TASK BRIEF ::
Print this span of the material below exactly: the line with "C7: none -> 15uF (DRV, VA)", the line with "D1: LED white", and every line between them, but nothing else.

DATASET ::
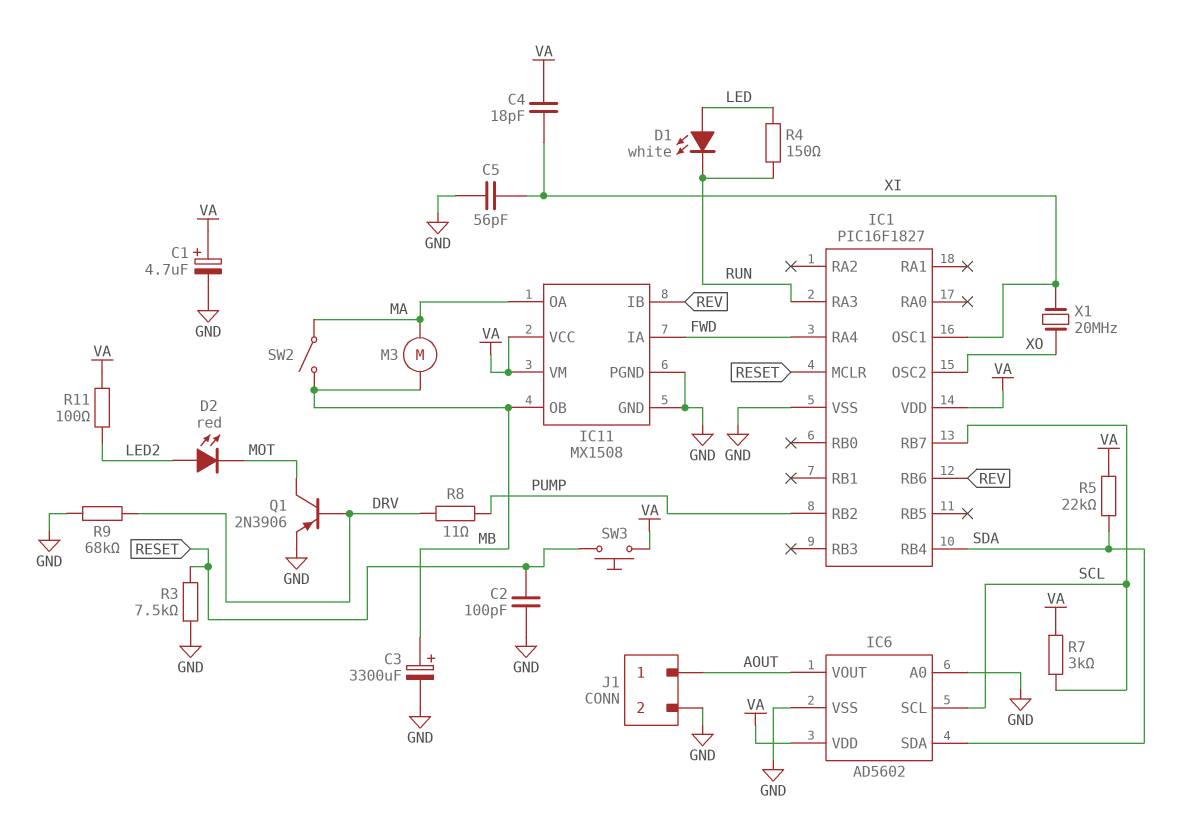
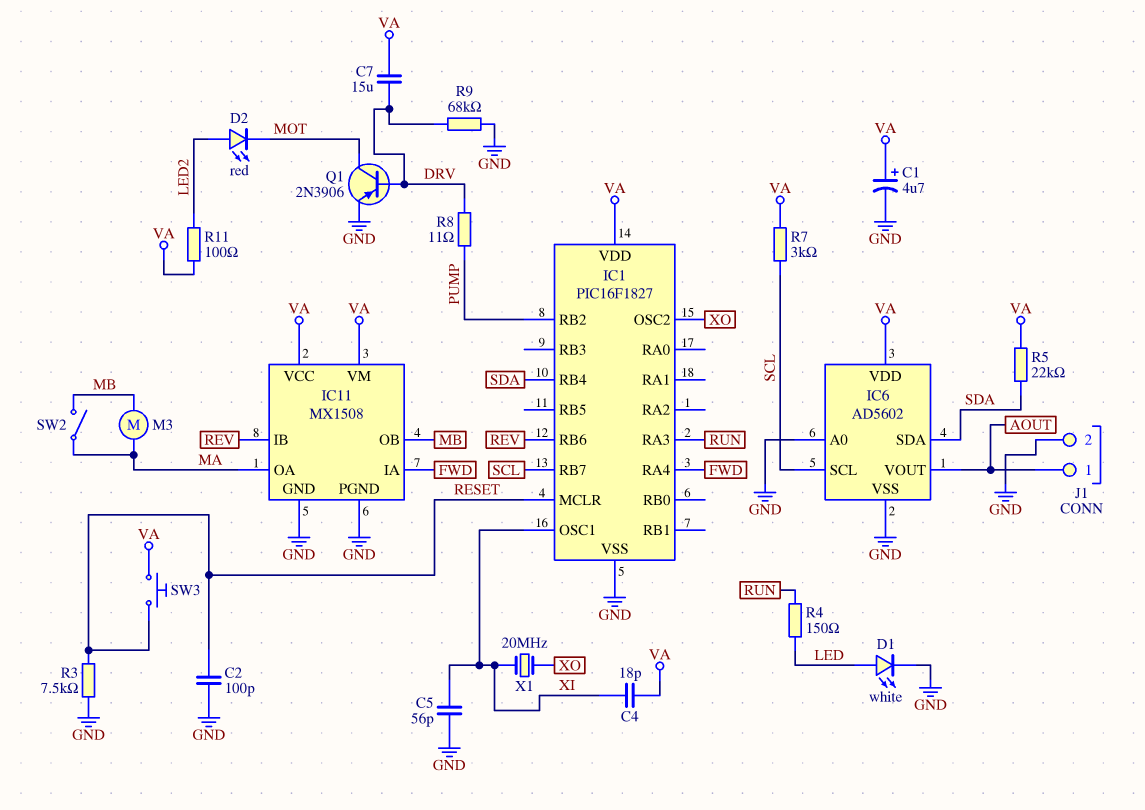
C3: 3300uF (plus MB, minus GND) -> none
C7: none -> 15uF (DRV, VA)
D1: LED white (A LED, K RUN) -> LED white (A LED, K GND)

--

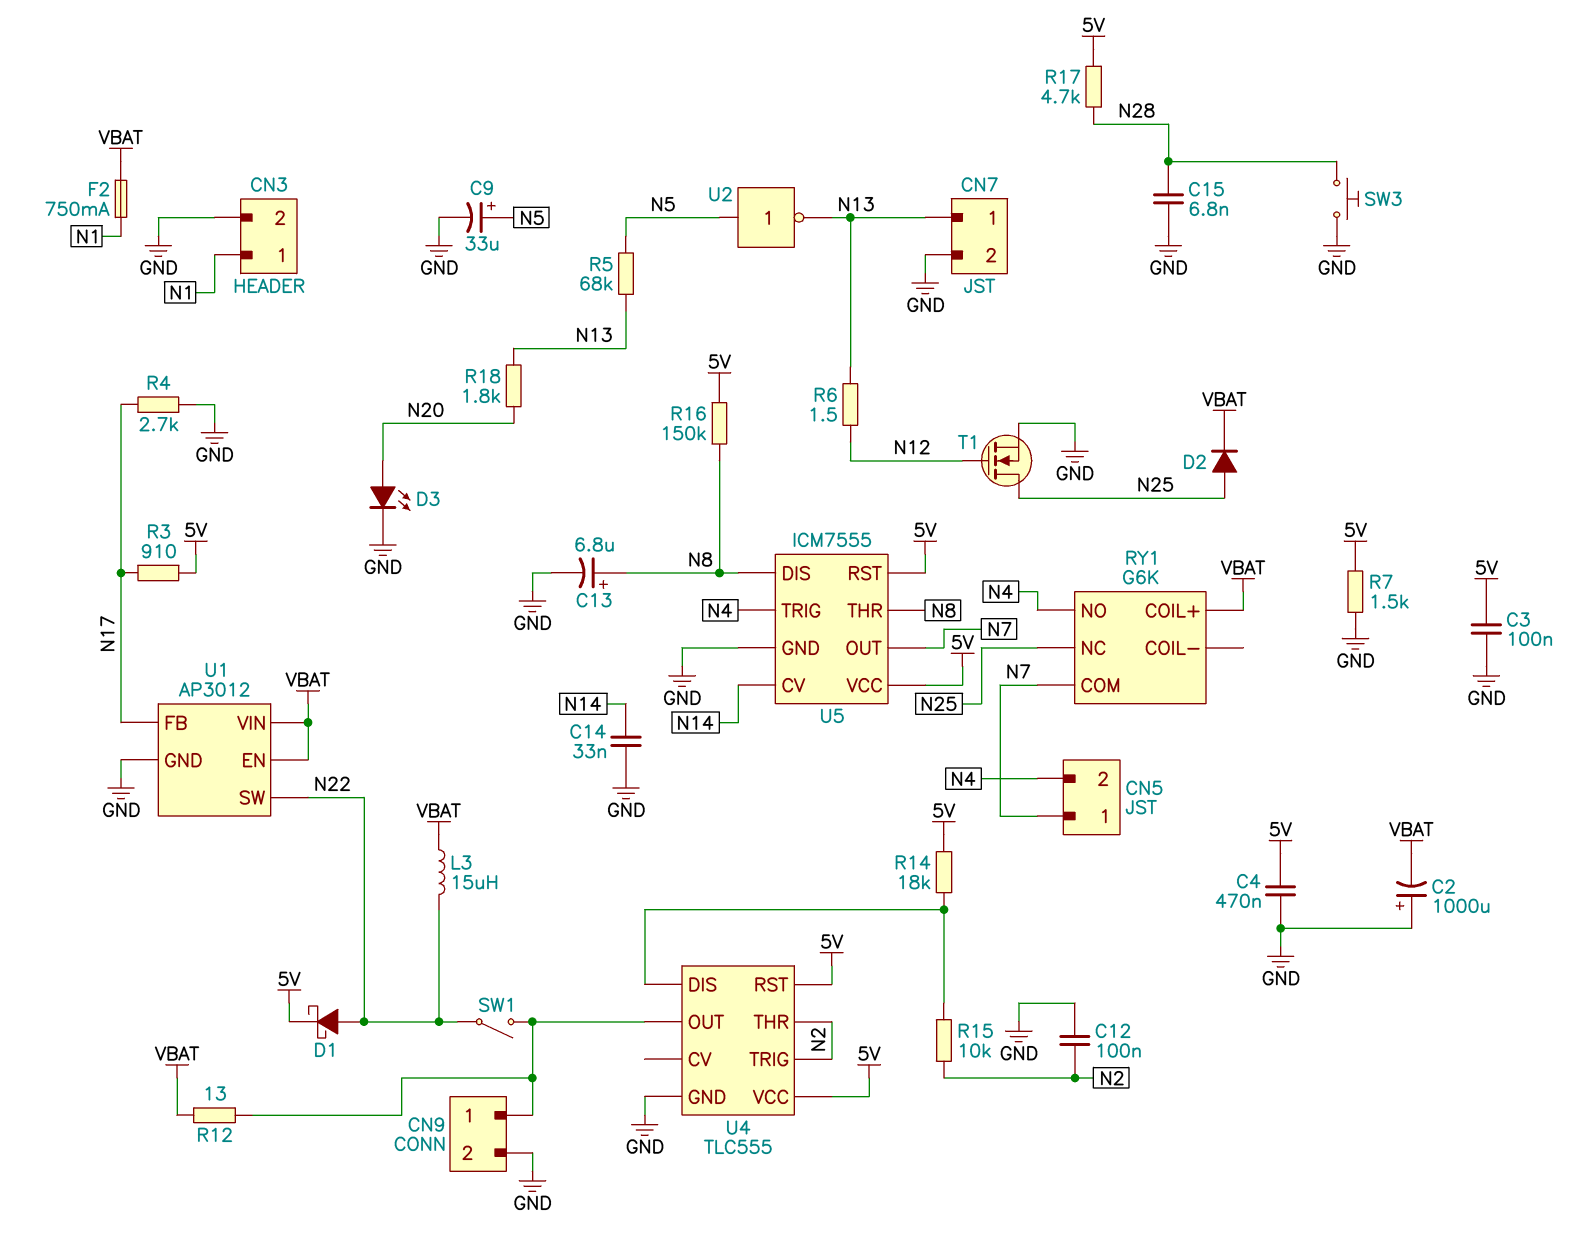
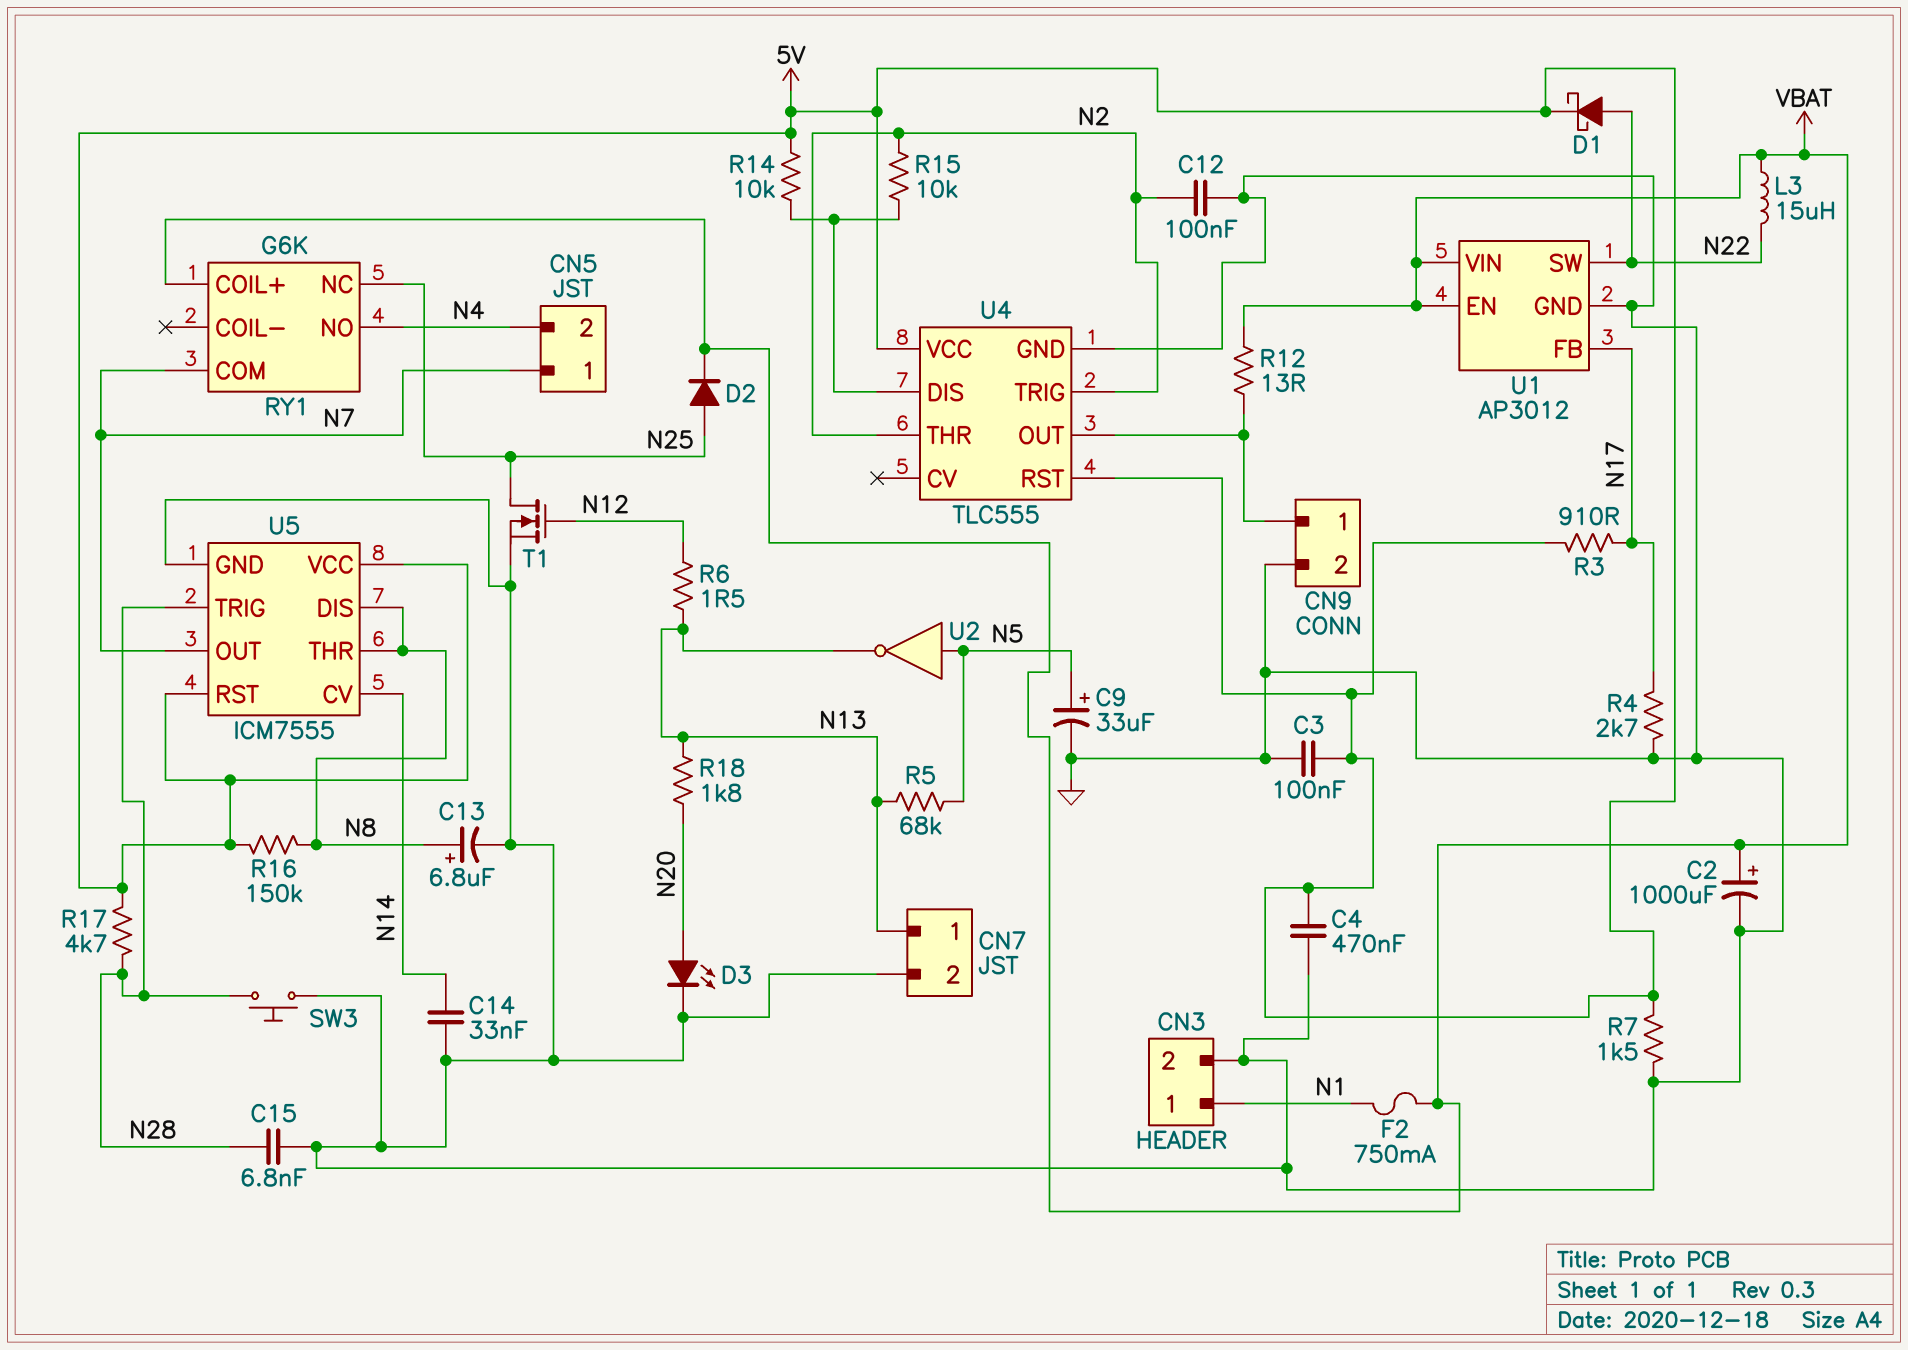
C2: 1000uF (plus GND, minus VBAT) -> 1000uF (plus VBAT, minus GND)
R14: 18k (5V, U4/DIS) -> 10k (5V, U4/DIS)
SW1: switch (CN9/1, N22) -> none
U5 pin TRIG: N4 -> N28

EXPECTED ANSWER ::
C7: none -> 15uF (DRV, VA)
D1: LED white (A LED, K RUN) -> LED white (A LED, K GND)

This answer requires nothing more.